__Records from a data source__
☆ ☆ ☆ ☆ ☆

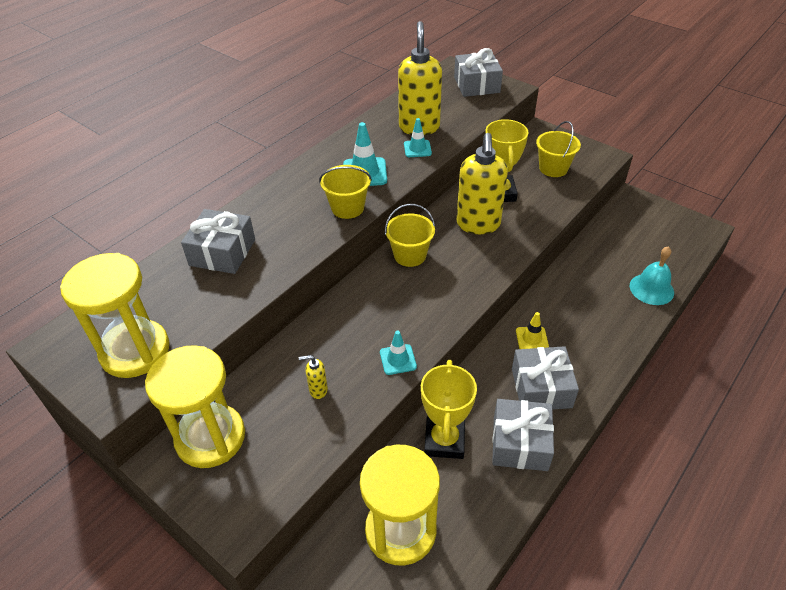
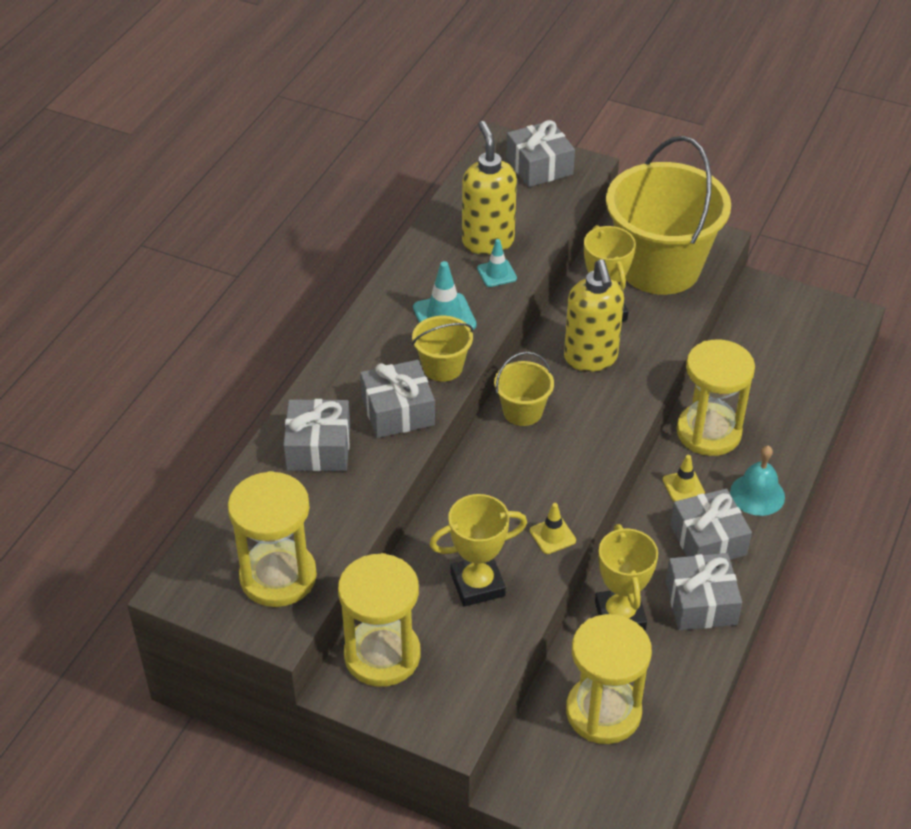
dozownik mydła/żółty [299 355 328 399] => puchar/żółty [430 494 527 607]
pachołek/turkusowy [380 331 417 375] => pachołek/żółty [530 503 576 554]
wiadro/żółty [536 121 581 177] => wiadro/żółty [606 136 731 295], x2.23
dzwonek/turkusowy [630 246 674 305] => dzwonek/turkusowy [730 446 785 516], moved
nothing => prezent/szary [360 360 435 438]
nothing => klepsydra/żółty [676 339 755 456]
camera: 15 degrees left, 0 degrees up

☆ ☆ ☆ ☆ ☆

__Exercise directions__
The span to give again runs from the line with "nothing => klepsydra/żółty [676 339 755 456]" through the last line of the records above; reproduce it exactly and nothing more.

__Answer to this exercise__
nothing => klepsydra/żółty [676 339 755 456]
camera: 15 degrees left, 0 degrees up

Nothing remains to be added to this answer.